MATERIAL FOR THIS EXERCISE:
Content starts

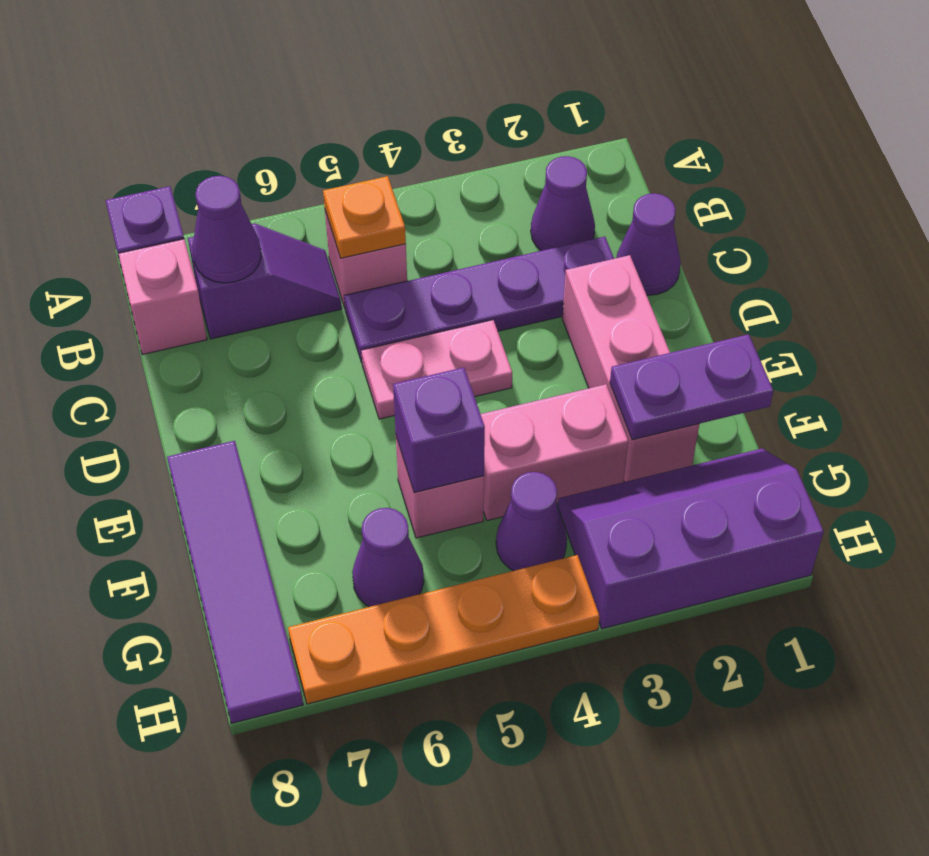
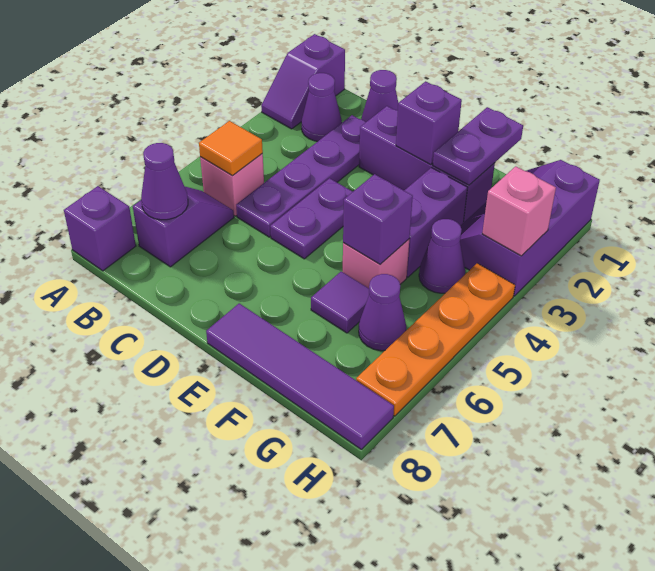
none -> purple slope A1:A2 level 1 top 1
orange plate B5 level 2 -> orange tile B5 level 2
pink brick B8 level 1 -> pink brick H3 level 2
pink brick D2:F2 level 1 -> purple brick D2:F2 level 1
pink plate D4:D5 level 1 -> purple plate D4:D5 level 1
none -> purple brick E2 level 2
pink brick F3:F4 level 1 -> purple brick F3:F4 level 1
none -> purple tile F6 level 1

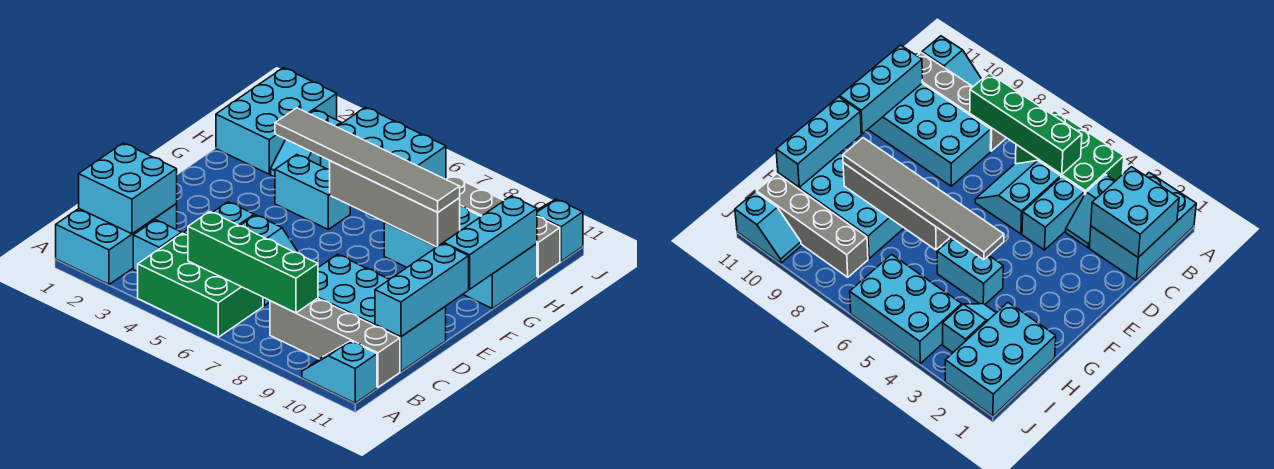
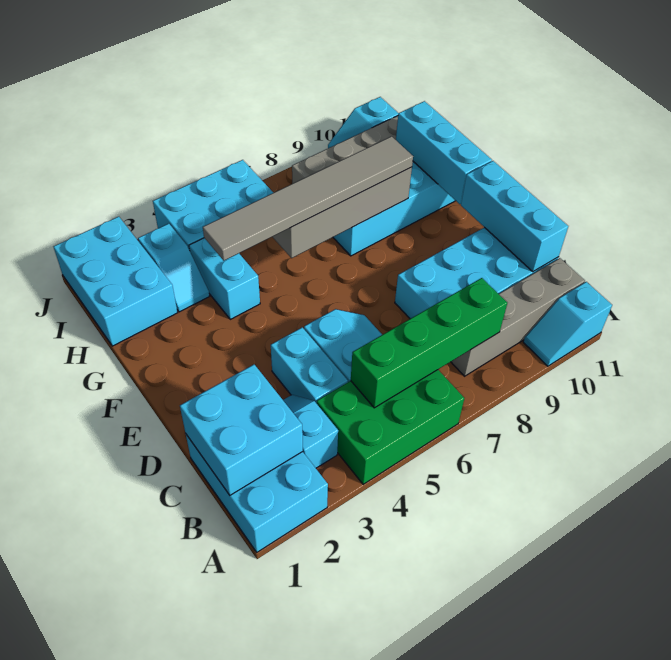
cyan brick G4:G5 level 1 -> cyan brick G4:H4 level 1

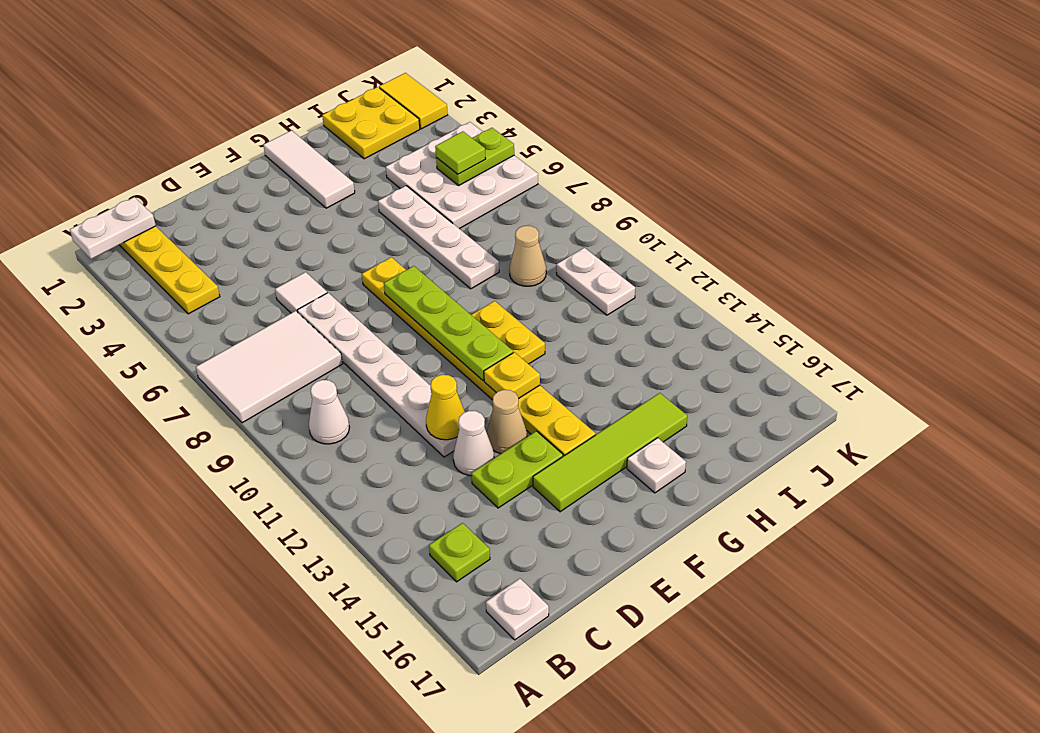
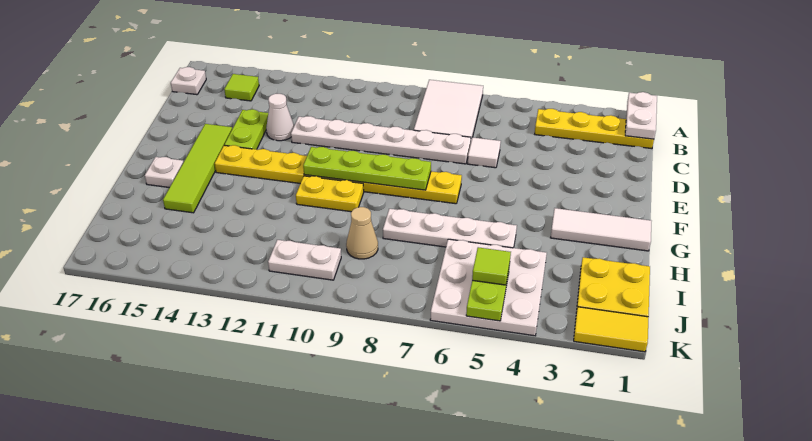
white cone B10 level 1 -> none
lime plate B15 level 1 -> lime tile B15 level 1
yellow cone D12 level 2 -> none
tan cone E13 level 1 -> none
yellow plate F12 level 2 -> none

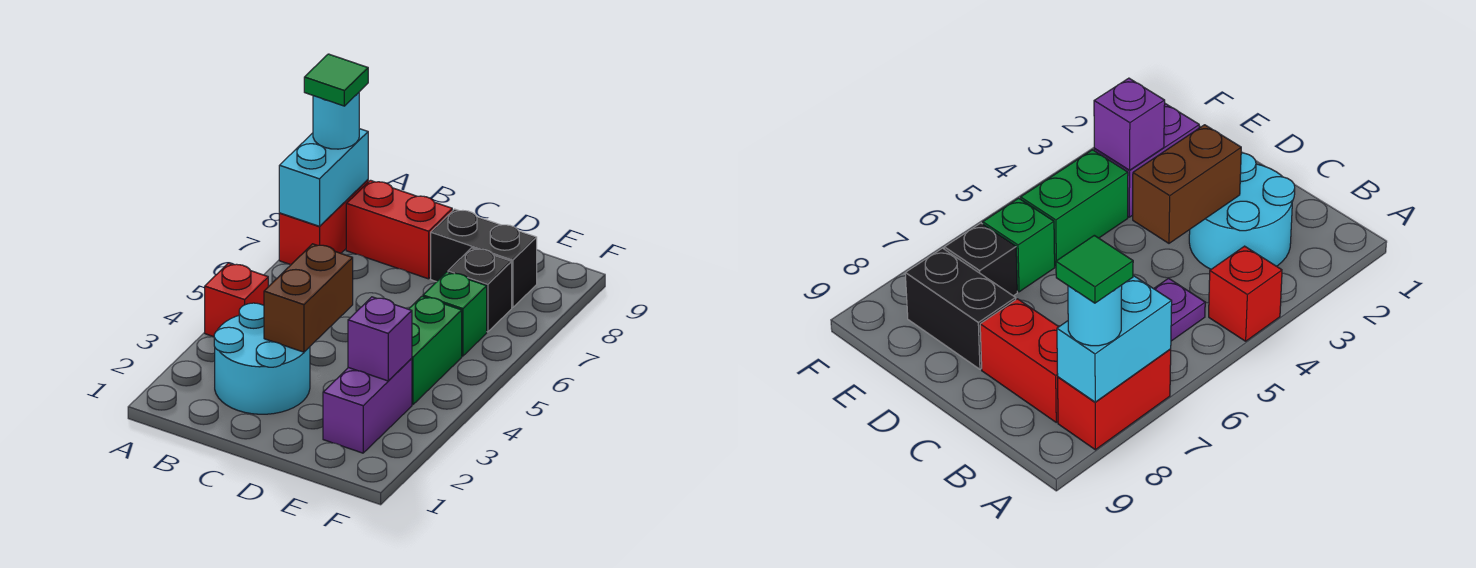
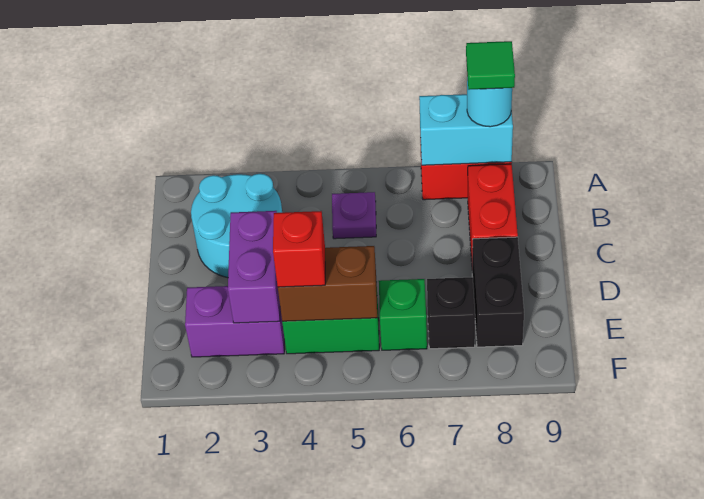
red brick A4 level 1 -> red brick E4 level 3
brown brick C3:C4 level 2 -> brown brick E4:E5 level 2
purple brick E3 level 2 -> purple brick D3:E3 level 2

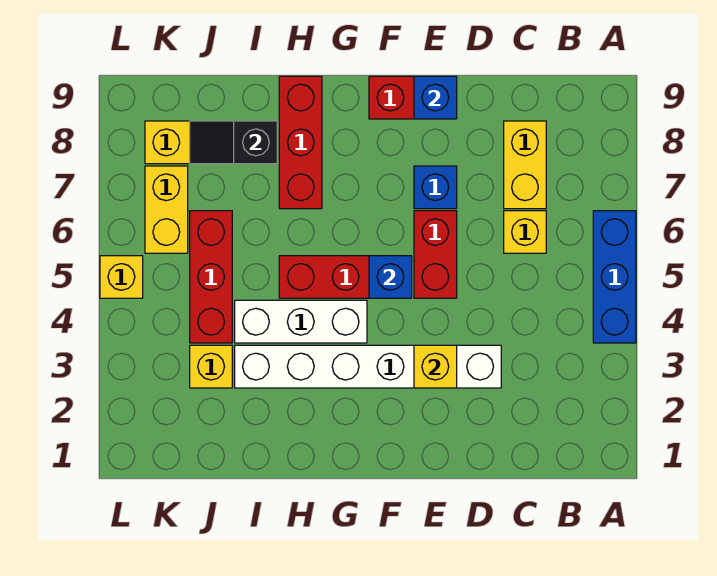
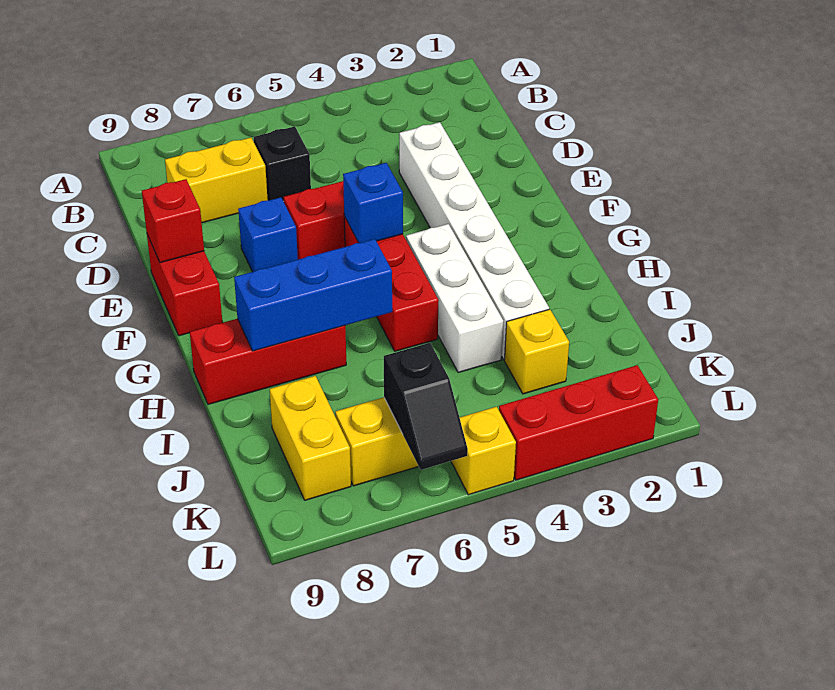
blue brick A4:A6 level 1 -> blue brick H6:H8 level 2
yellow brick C6 level 1 -> black brick C6 level 1
yellow brick E3 level 2 -> none
blue brick E9 level 2 -> red brick E9 level 2
black slope I8:J8 level 2 top I -> black slope K6:L6 level 2 top K
red brick J4:J6 level 1 -> red brick L2:L4 level 1

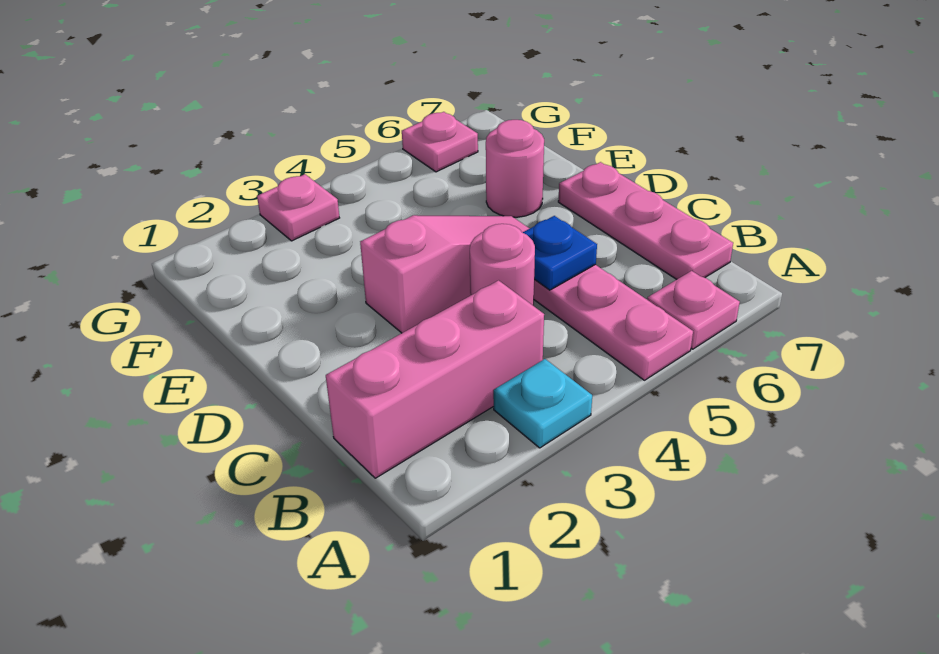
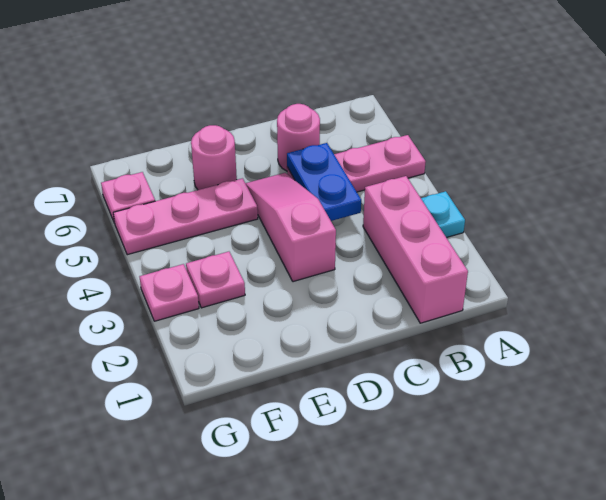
pink plate A6 level 1 -> pink plate F3 level 1
pink plate B7:D7 level 1 -> pink plate E5:G5 level 1
pink round brick C4 level 1 -> pink round brick C6 level 1
blue plate C5 level 2 -> blue plate C4:C5 level 2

Content ends

Every line of the data is to be transcribed exactly, and no picture is to be included.

none -> purple slope A1:A2 level 1 top 1
orange plate B5 level 2 -> orange tile B5 level 2
pink brick B8 level 1 -> pink brick H3 level 2
pink brick D2:F2 level 1 -> purple brick D2:F2 level 1
pink plate D4:D5 level 1 -> purple plate D4:D5 level 1
none -> purple brick E2 level 2
pink brick F3:F4 level 1 -> purple brick F3:F4 level 1
none -> purple tile F6 level 1

cyan brick G4:G5 level 1 -> cyan brick G4:H4 level 1

white cone B10 level 1 -> none
lime plate B15 level 1 -> lime tile B15 level 1
yellow cone D12 level 2 -> none
tan cone E13 level 1 -> none
yellow plate F12 level 2 -> none

red brick A4 level 1 -> red brick E4 level 3
brown brick C3:C4 level 2 -> brown brick E4:E5 level 2
purple brick E3 level 2 -> purple brick D3:E3 level 2

blue brick A4:A6 level 1 -> blue brick H6:H8 level 2
yellow brick C6 level 1 -> black brick C6 level 1
yellow brick E3 level 2 -> none
blue brick E9 level 2 -> red brick E9 level 2
black slope I8:J8 level 2 top I -> black slope K6:L6 level 2 top K
red brick J4:J6 level 1 -> red brick L2:L4 level 1

pink plate A6 level 1 -> pink plate F3 level 1
pink plate B7:D7 level 1 -> pink plate E5:G5 level 1
pink round brick C4 level 1 -> pink round brick C6 level 1
blue plate C5 level 2 -> blue plate C4:C5 level 2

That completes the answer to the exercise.